TASK MATERIAL ::
----------------

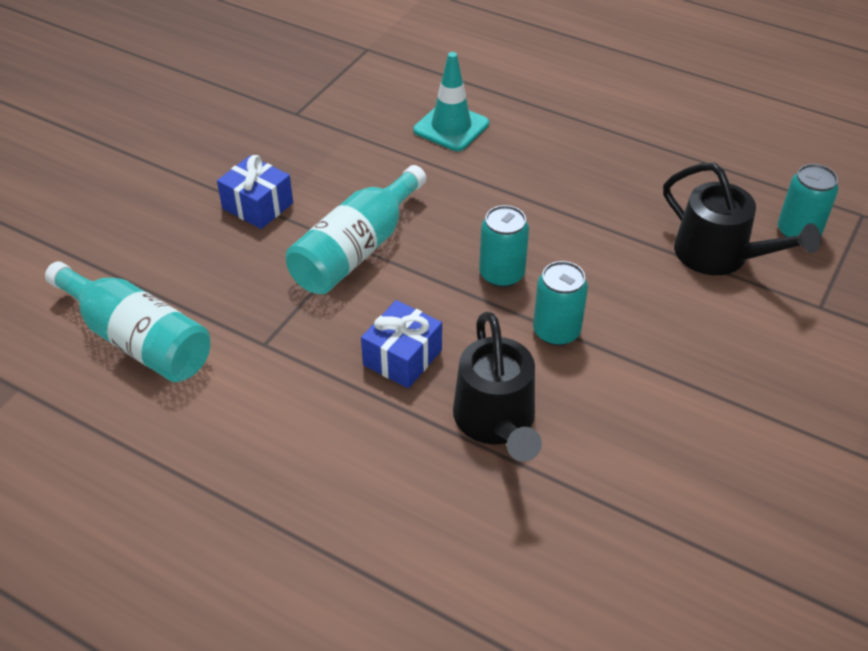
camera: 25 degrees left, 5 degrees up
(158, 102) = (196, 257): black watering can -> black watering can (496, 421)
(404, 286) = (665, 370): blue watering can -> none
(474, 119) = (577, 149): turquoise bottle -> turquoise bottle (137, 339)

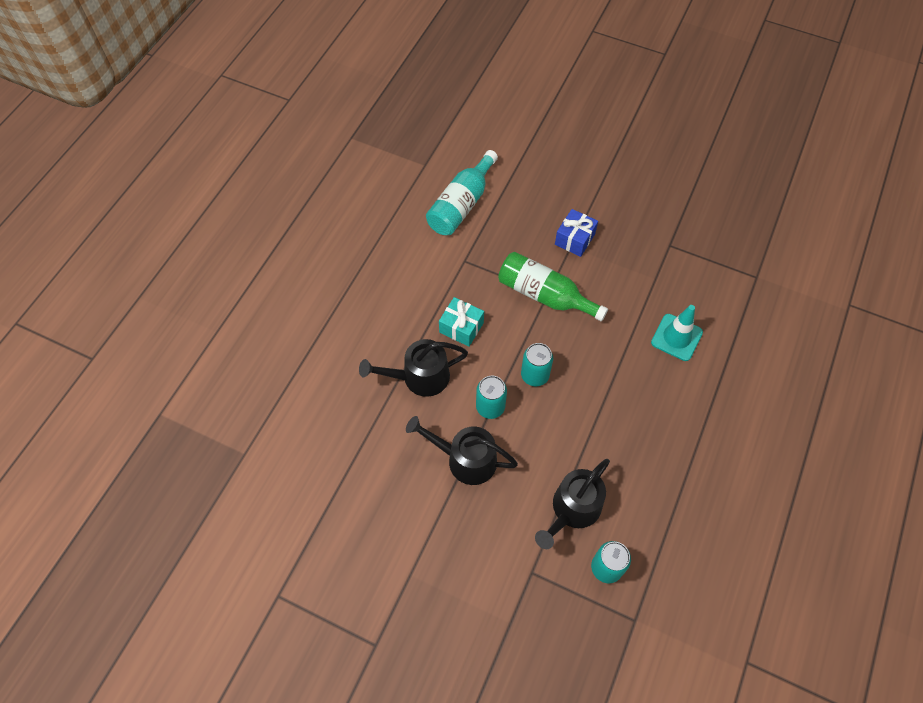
camera: 85 degrees right, 15 degrees up
(356, 250) = (544, 295): turquoise bottle -> green bottle
(402, 357) = (461, 327): blue gift -> turquoise gift
(650, 369) = (465, 459): none -> black watering can

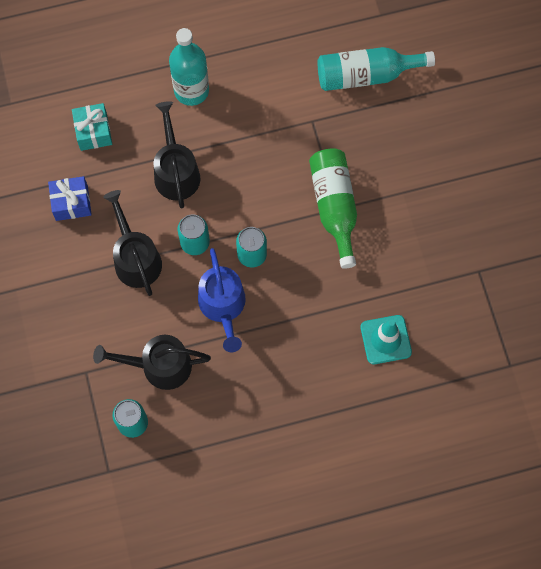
camera: 50 degrees right, 10 degrees up
(364, 318) = (191, 90): none -> turquoise bottle
(420, 377) = (176, 172): black watering can -> black watering can turned 45 degrees clockwise
(461, 327) = (247, 167): turquoise gift -> turquoise gift (93, 132)
(560, 426) = (223, 306): none -> blue watering can
(574, 239) = (413, 190): blue gift -> blue gift (72, 203)

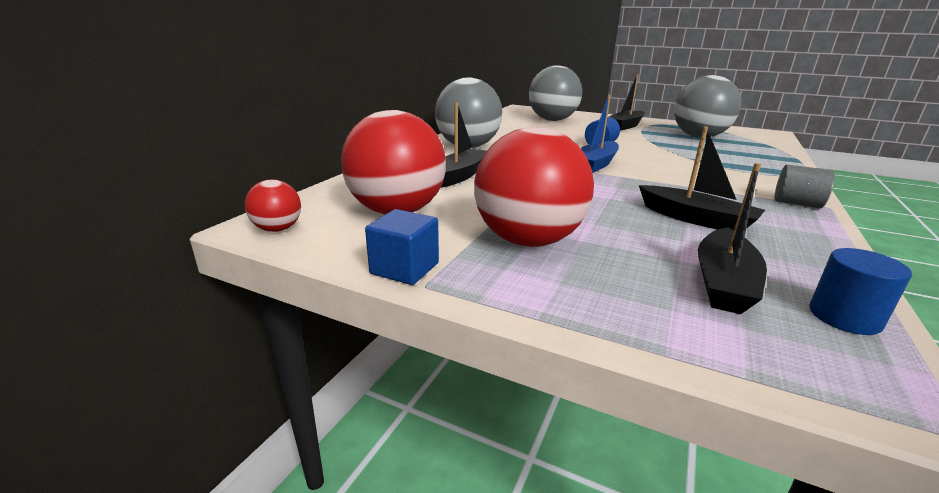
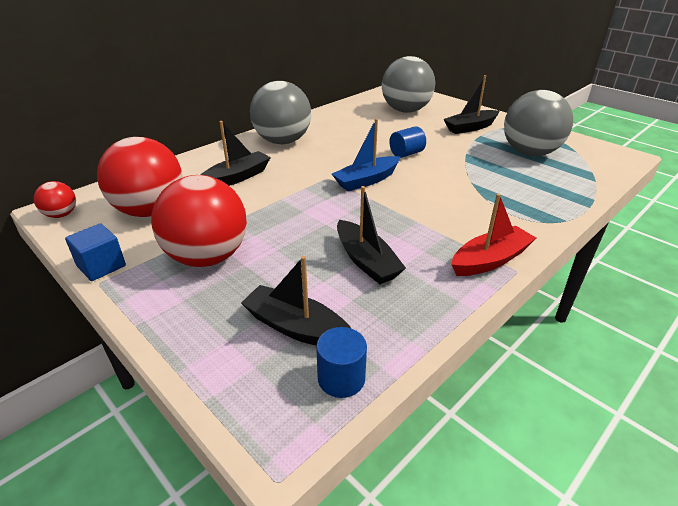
camera: 20 degrees right, 10 degrees up
(723, 283) = (296, 327): black boat -> black boat turned 75 degrees clockwise
(796, 203) = (490, 260): grey cylinder -> red boat

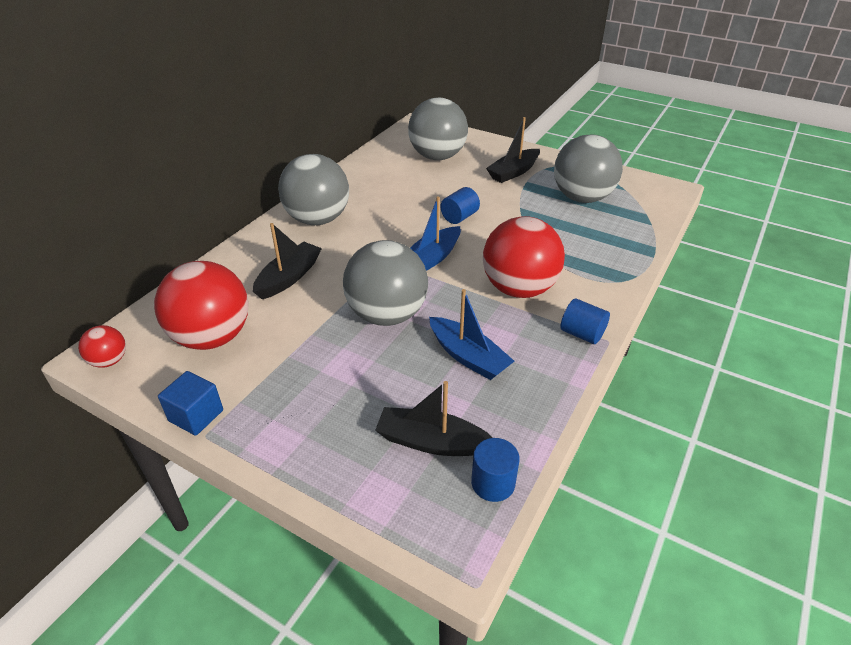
camera: 15 degrees left, 5 degrees up
(207, 257) = (306, 383): red ball -> red ball (519, 289)
(306, 216) = (387, 315): none -> grey ball
(366, 261) = (468, 357): black boat -> blue boat
(490, 260) = (582, 334): red boat -> blue cylinder

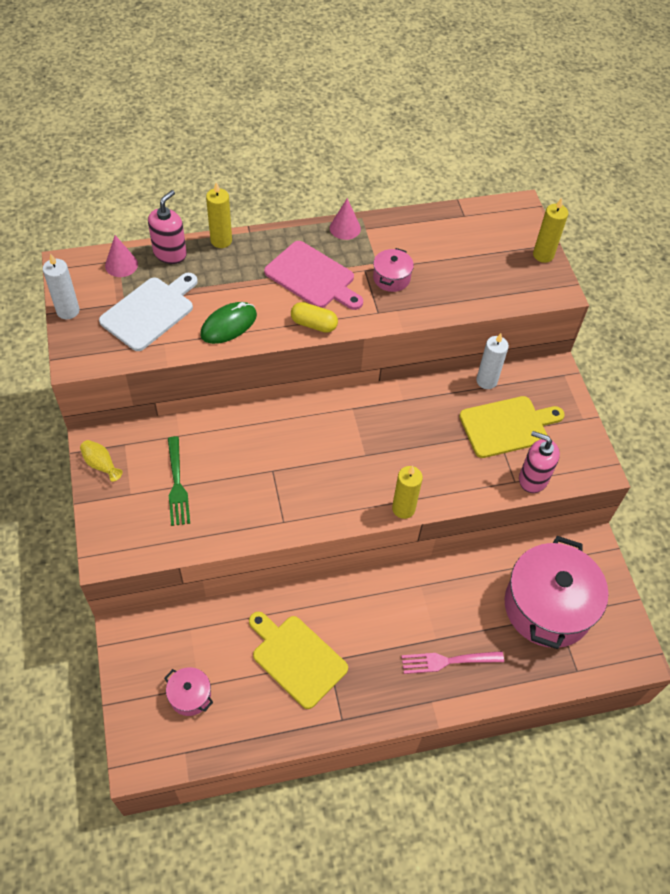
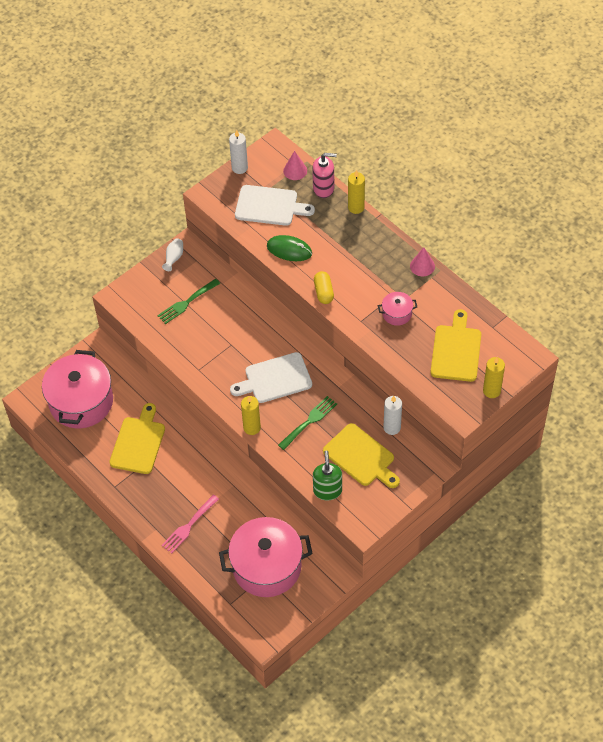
camera: 65 degrees right, 0 degrees up
(101, 465) = (174, 258): yellow vase -> white vase
(190, 696) = (81, 402): pink pot -> pink pot, size x2.30
(312, 277) = (363, 271): pink cutting board -> none
(351, 452) = (275, 379): none -> white cutting board
(431, 449) = (309, 421): none -> green fork
(448, 661) = (189, 525): pink fork -> pink fork turned 105 degrees counterclockwise
(473, 256) = (456, 350): none -> yellow cutting board
(533, 478) = (327, 490): pink soap dispenser -> green soap dispenser

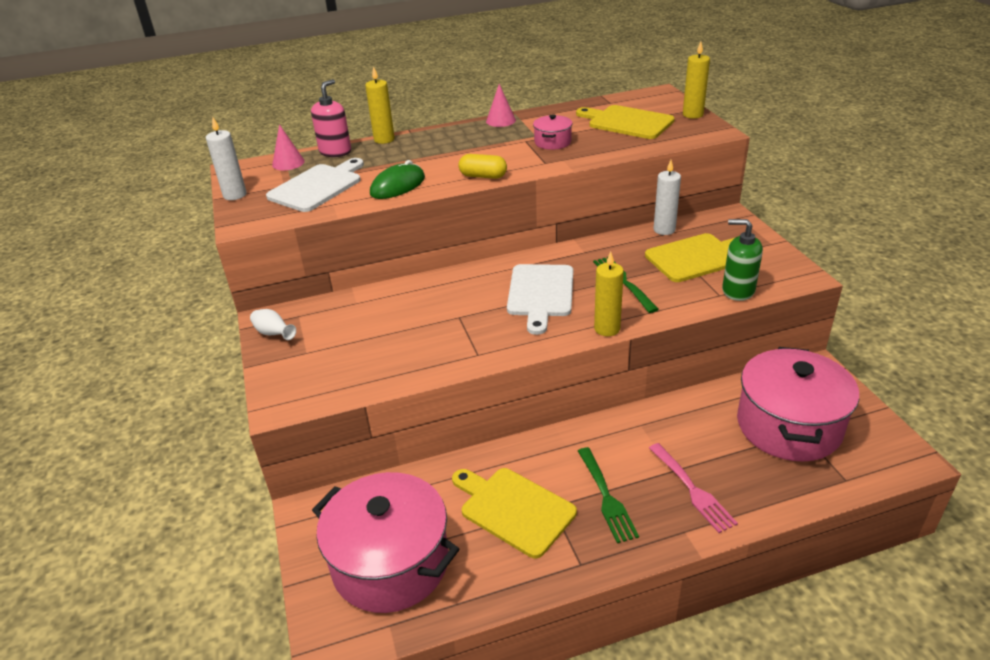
camera: 65 degrees left, 20 degrees down
(187, 302) = (357, 339): green fork -> green fork (606, 497)

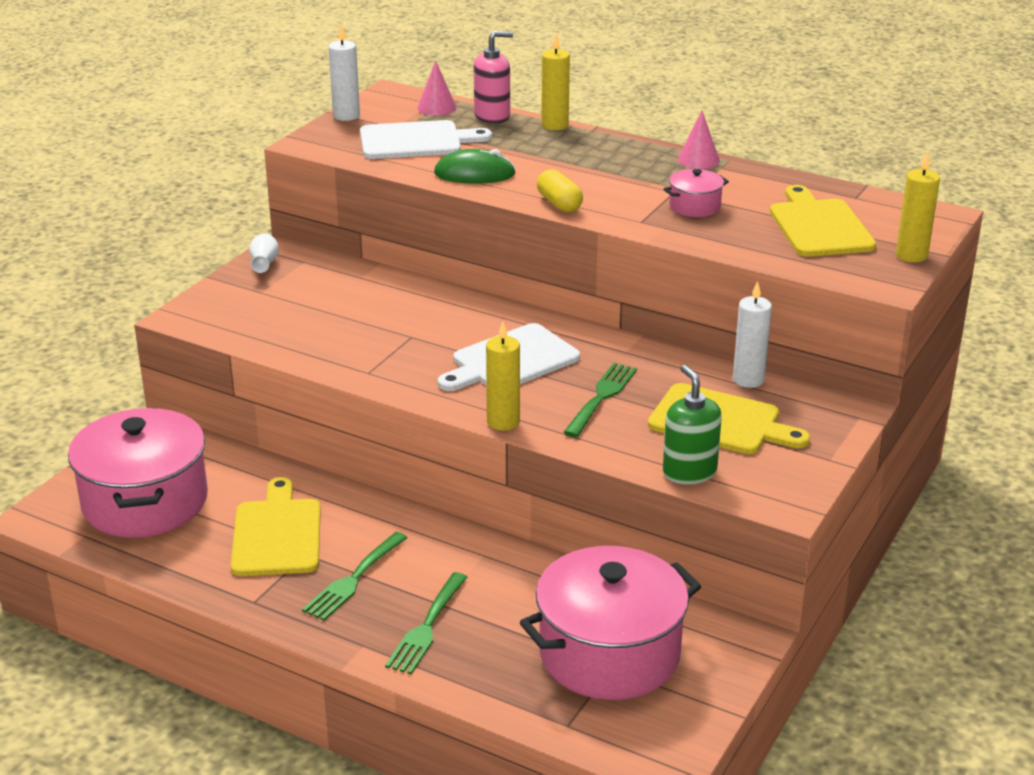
camera: 45 degrees right, 5 degrees down
(692, 489) = (427, 626): pink fork -> green fork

----------------

WORK REQUEST :: Scan the data above, find each line with "camera", and copy it.

RESULT BELOW ::
camera: 25 degrees left, 5 degrees up
camera: 85 degrees right, 15 degrees up
camera: 50 degrees right, 10 degrees up
camera: 20 degrees right, 10 degrees up
camera: 15 degrees left, 5 degrees up
camera: 65 degrees right, 0 degrees up
camera: 65 degrees left, 20 degrees down
camera: 45 degrees right, 5 degrees down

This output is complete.